(Goal of the exercise): Could you repeat every line below exactly, skipping the images?

--- Data section ---

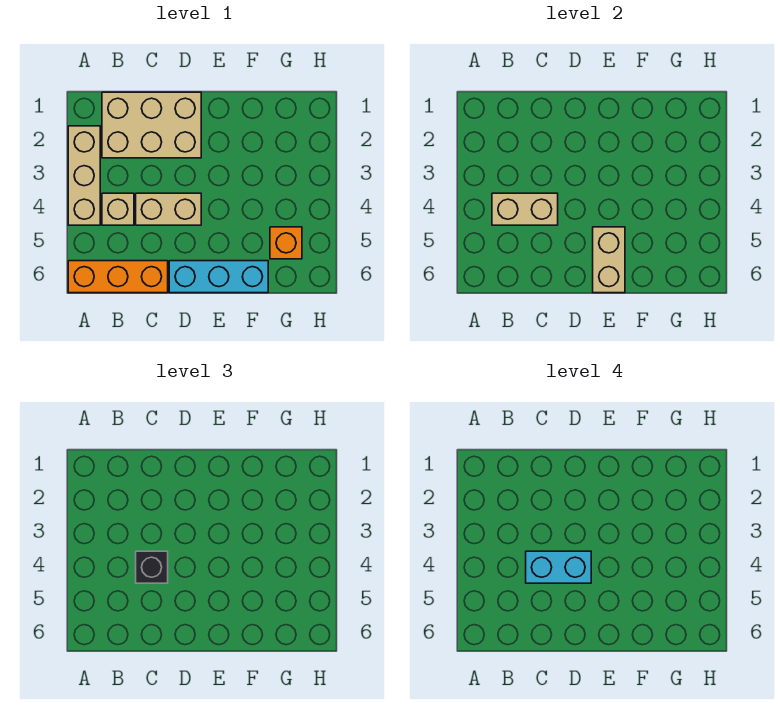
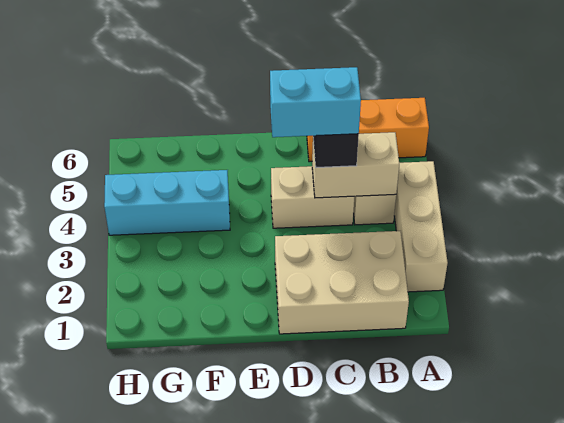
cyan brick D6:F6 level 1 -> cyan brick F4:H4 level 1
tan brick E5:E6 level 2 -> none
orange brick G5 level 1 -> none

---

(Output of the task):
cyan brick D6:F6 level 1 -> cyan brick F4:H4 level 1
tan brick E5:E6 level 2 -> none
orange brick G5 level 1 -> none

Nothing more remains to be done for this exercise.